* _TASK TO COMPLETE_:
Each line below containing the word "circle" needs to be shown.

* _Extracted records_:

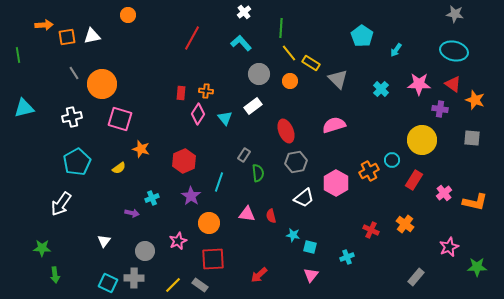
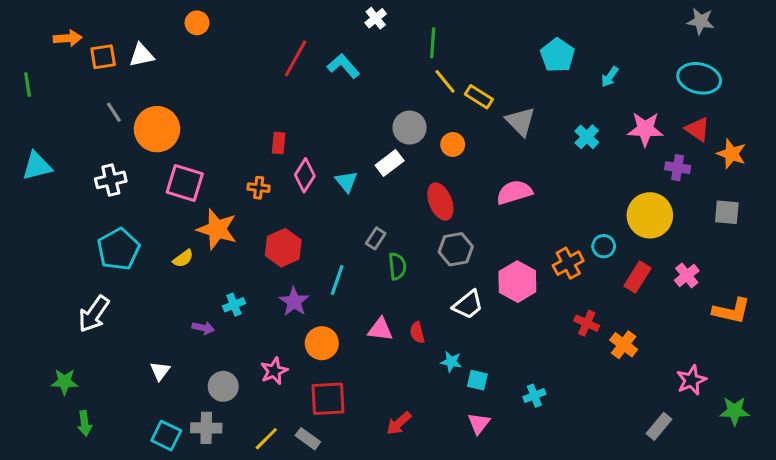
cyan L-shape: (241, 43) -> (343, 66), moved
gray circle: (259, 74) -> (410, 128), moved
orange circle: (290, 81) -> (453, 145), moved
orange cross: (206, 91) -> (259, 188), moved
orange star: (141, 149) -> (217, 229), size x1.5
pink cross: (444, 193) -> (687, 275), moved
red cross: (371, 230) -> (587, 323), moved
gray rectangle: (416, 277) -> (659, 426), moved

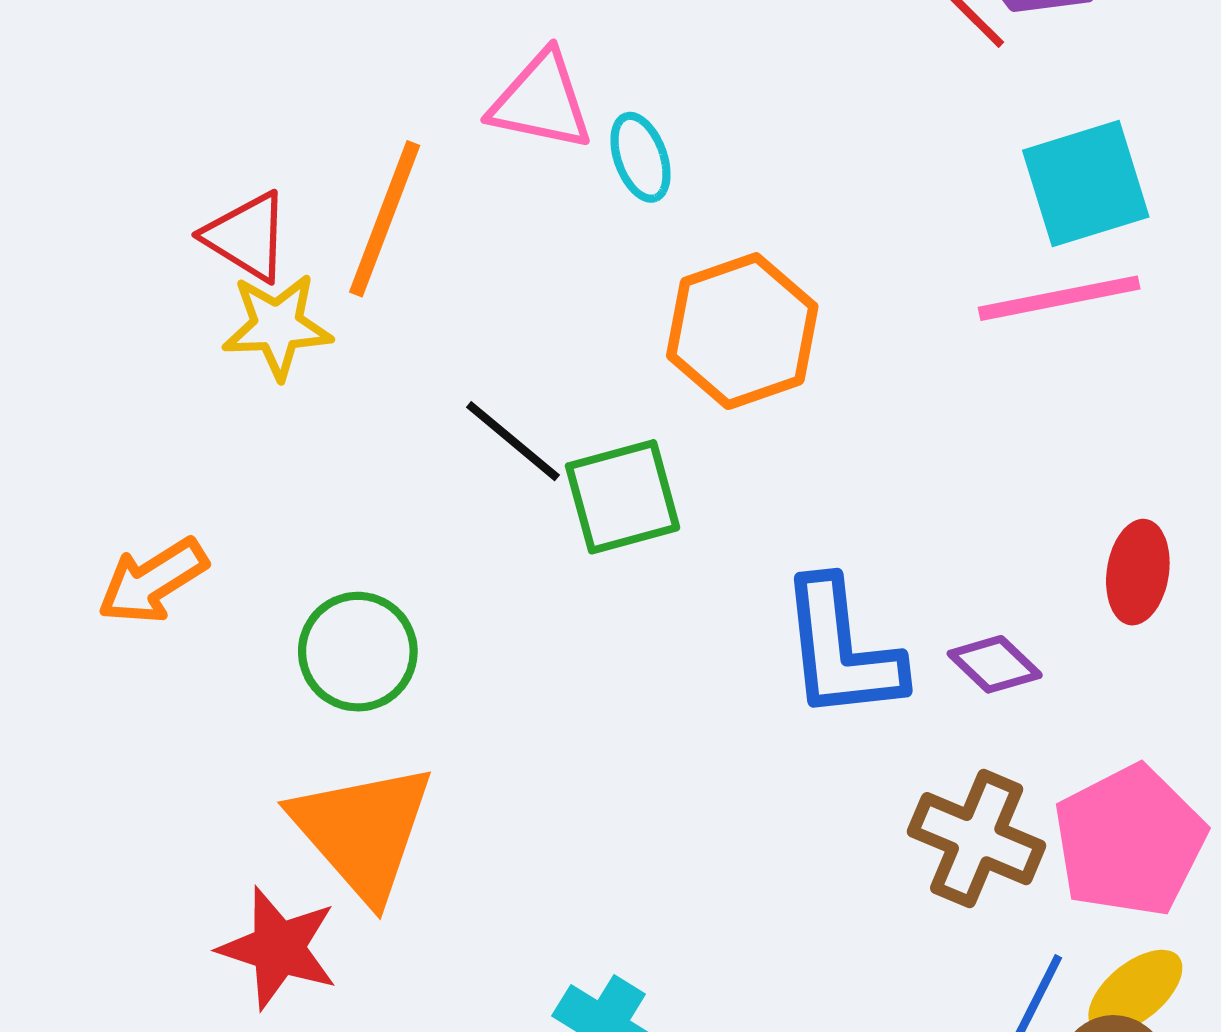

* _TASK OUTPUT_:
gray circle: (259, 74) -> (410, 128), moved
orange circle: (290, 81) -> (453, 145), moved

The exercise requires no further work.